• Records supplied
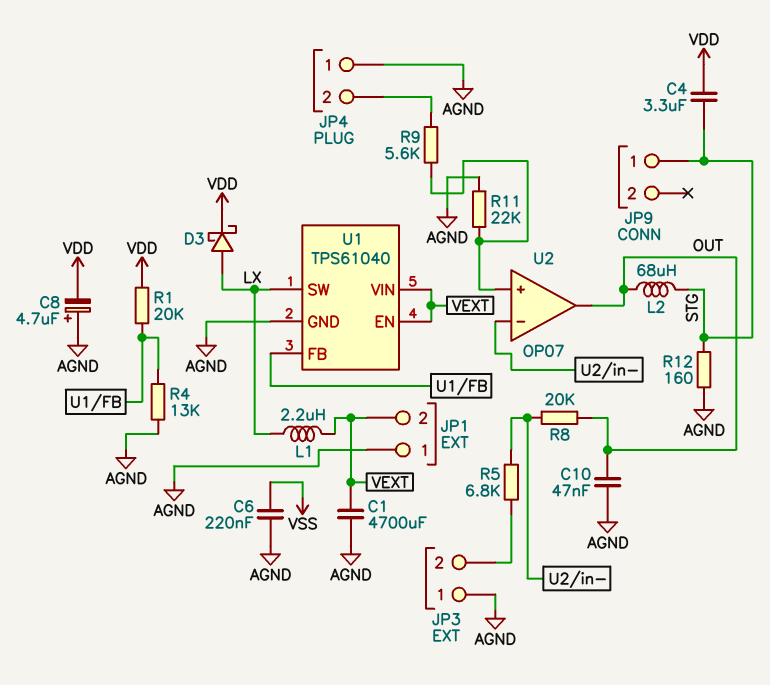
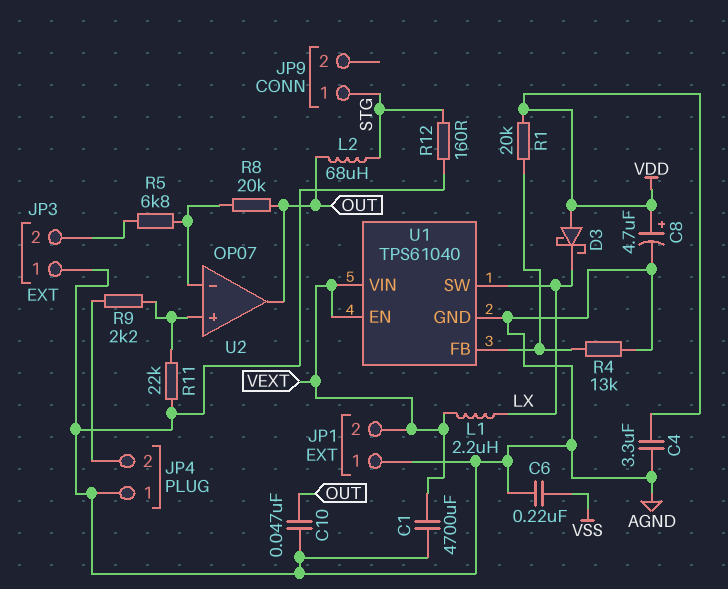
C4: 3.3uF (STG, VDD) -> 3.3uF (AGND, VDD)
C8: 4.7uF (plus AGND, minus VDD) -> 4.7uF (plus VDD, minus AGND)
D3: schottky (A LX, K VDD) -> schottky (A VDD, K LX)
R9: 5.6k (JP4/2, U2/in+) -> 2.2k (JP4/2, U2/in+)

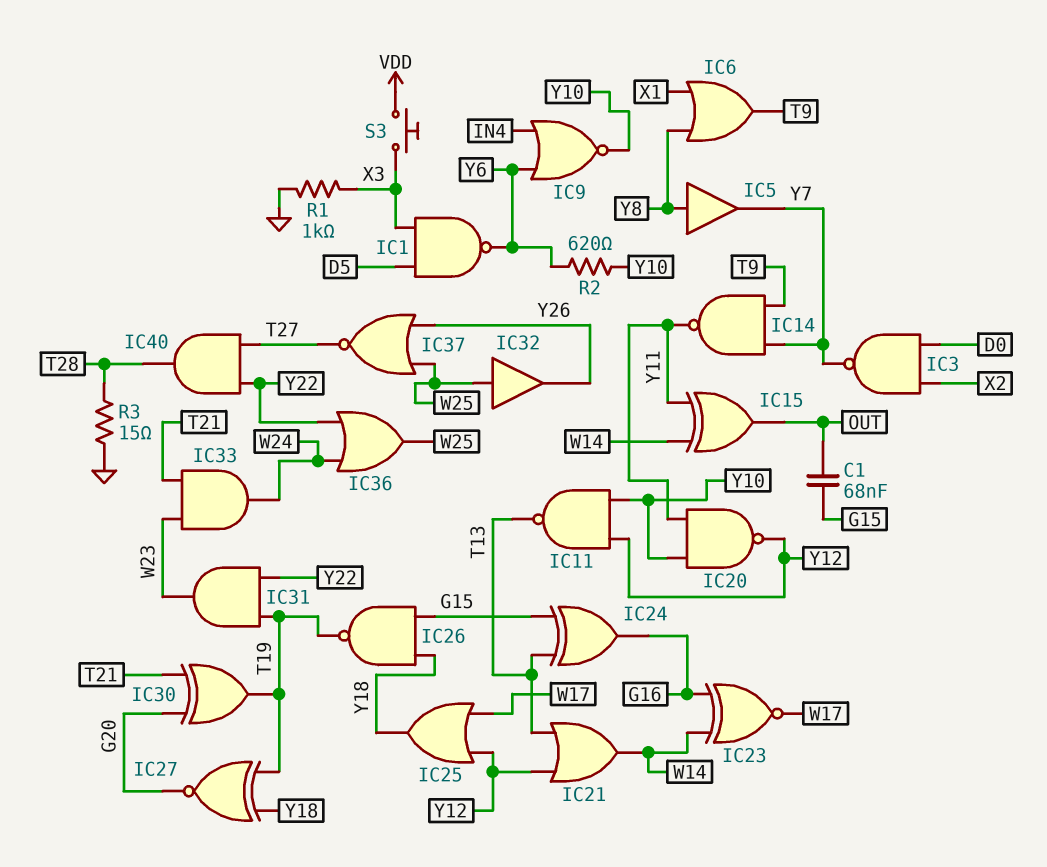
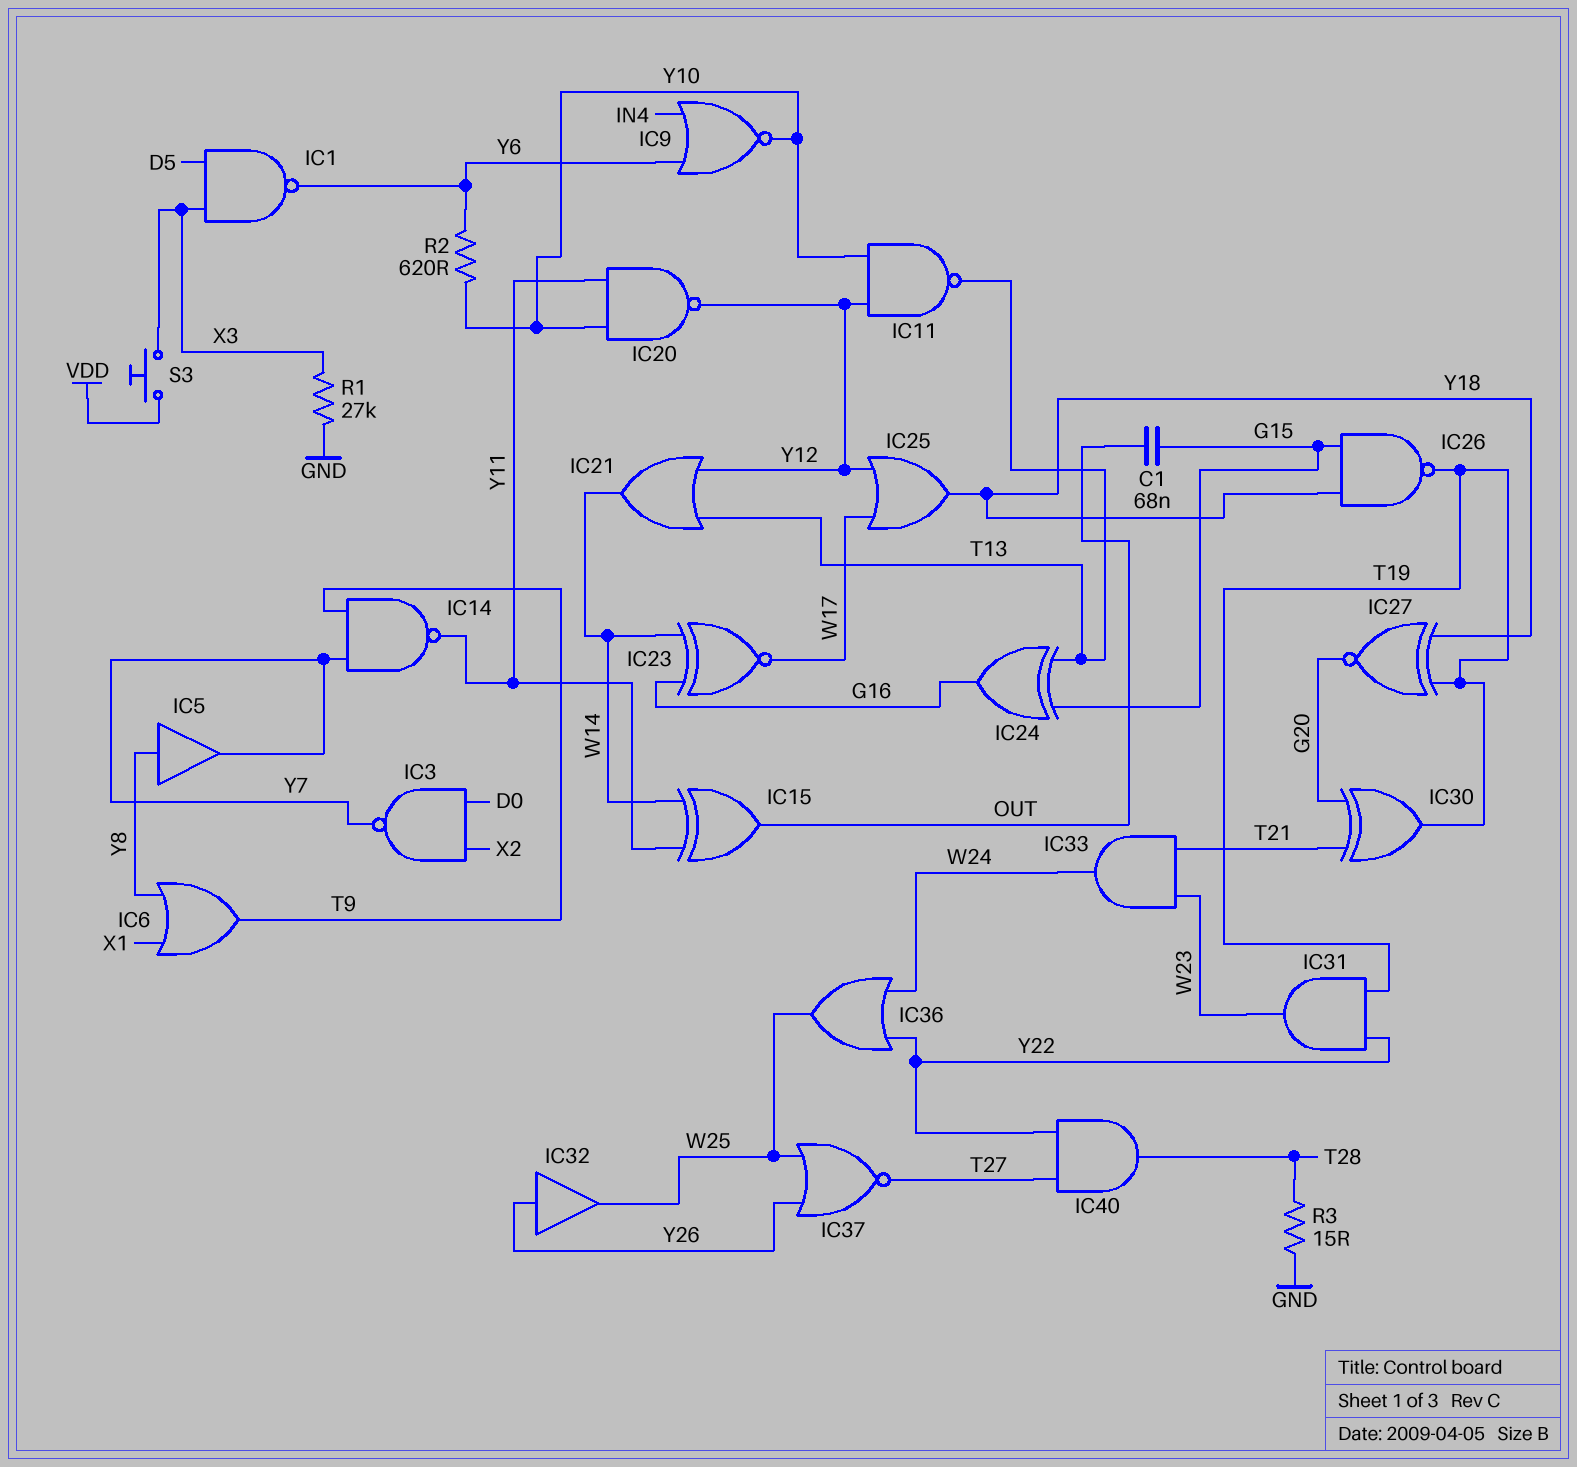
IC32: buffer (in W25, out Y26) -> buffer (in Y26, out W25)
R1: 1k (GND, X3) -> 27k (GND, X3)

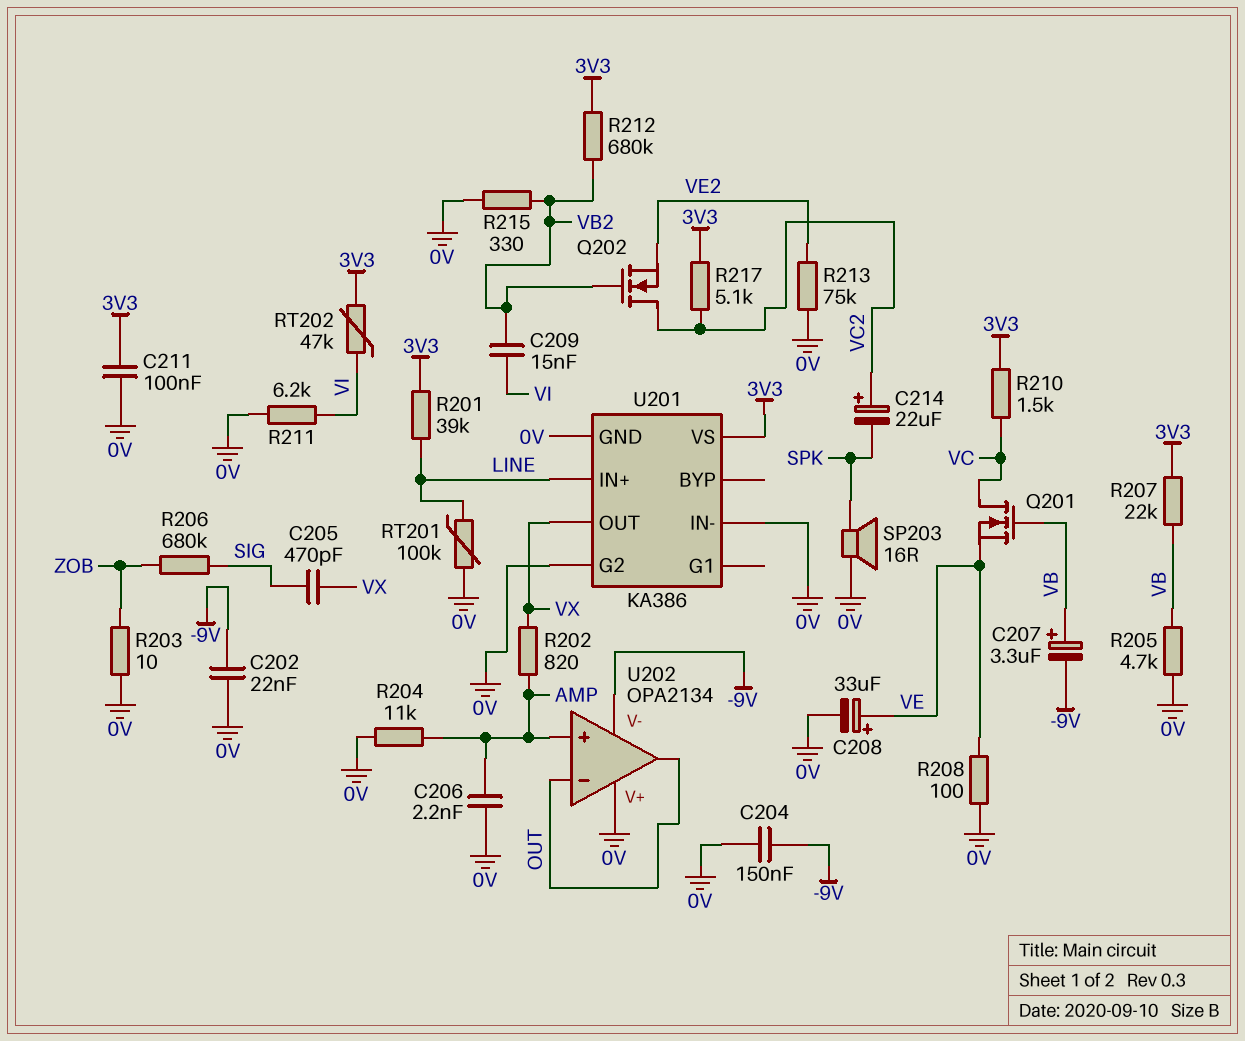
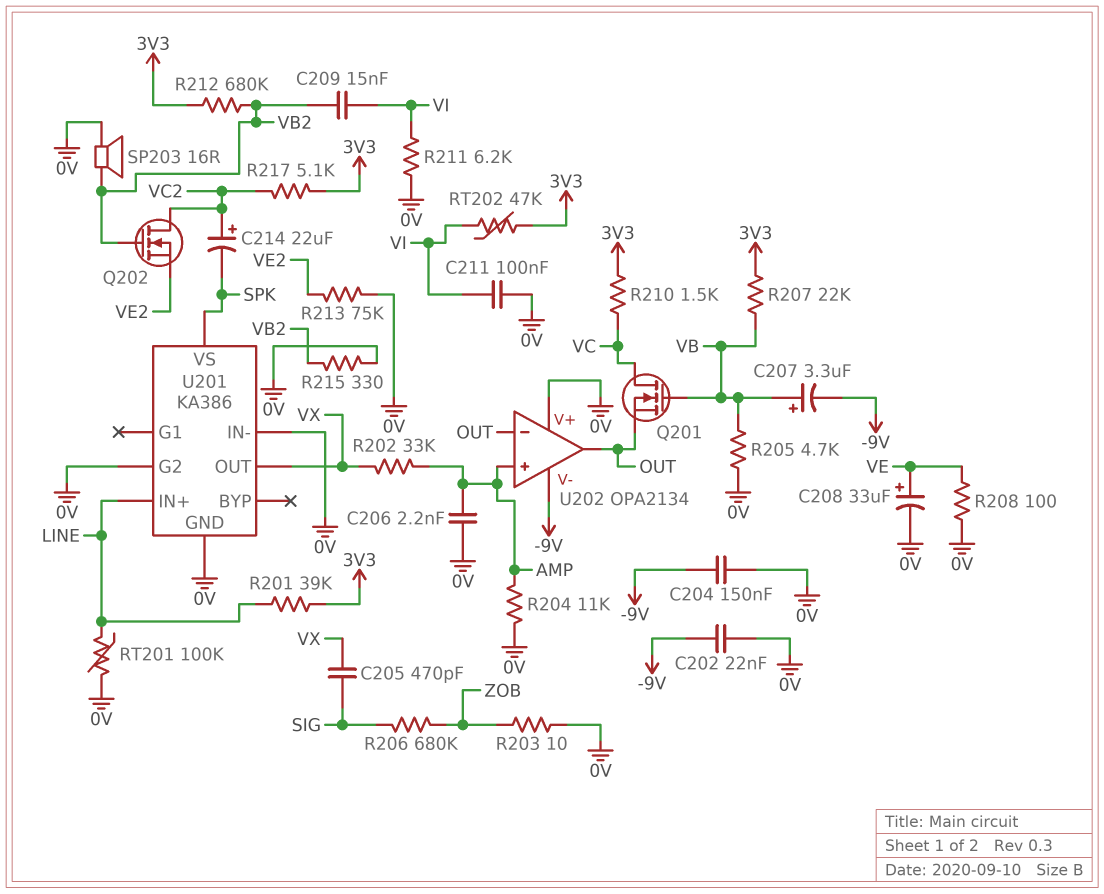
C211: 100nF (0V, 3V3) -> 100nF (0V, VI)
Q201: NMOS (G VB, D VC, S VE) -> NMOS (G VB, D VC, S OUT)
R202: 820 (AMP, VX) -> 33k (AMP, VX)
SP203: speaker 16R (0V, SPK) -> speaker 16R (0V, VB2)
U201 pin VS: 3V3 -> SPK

• What to produce
If a line in the data contains the string "AGND", count it, then give the total and nothing else.

• Output below
2